TO DO:
What is needed here is an exact printout of the data, with no pictures included.
[Start of section]
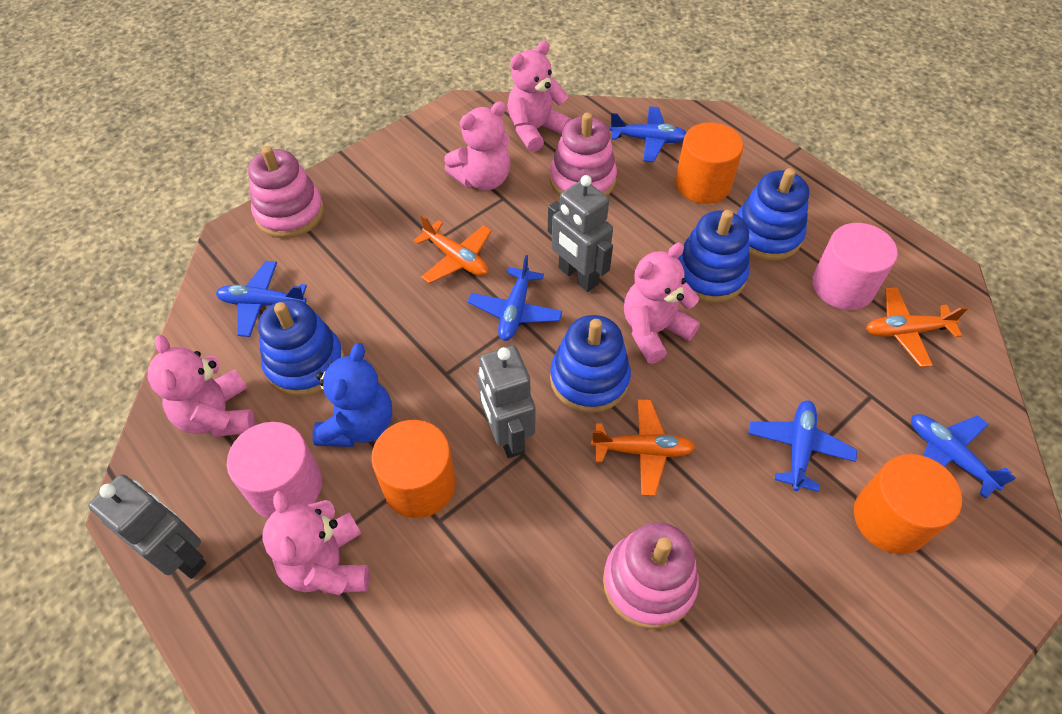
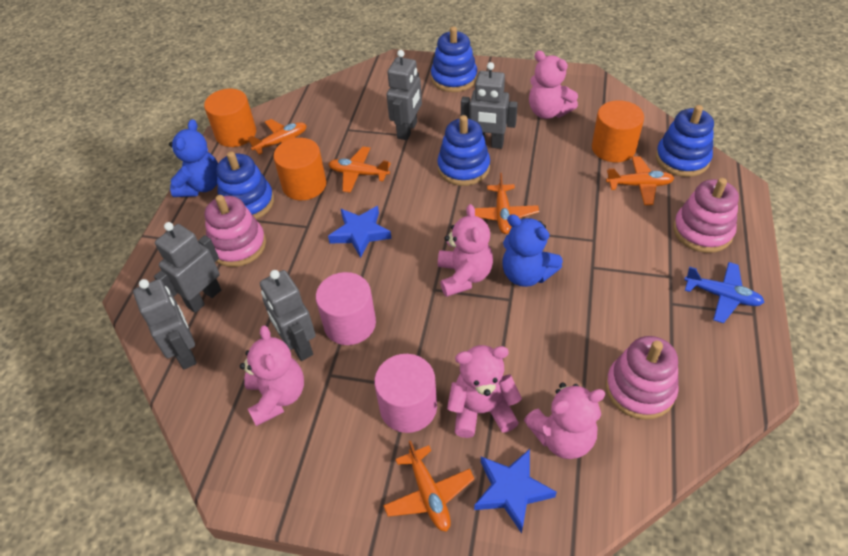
blue plane: 5 -> 1
blue star: 0 -> 2
blue teddy bear: 1 -> 2
grey robot: 3 -> 5
orange plane: 3 -> 5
[End of section]
EXPECTED OUTPUT:
blue plane: 5 -> 1
blue star: 0 -> 2
blue teddy bear: 1 -> 2
grey robot: 3 -> 5
orange plane: 3 -> 5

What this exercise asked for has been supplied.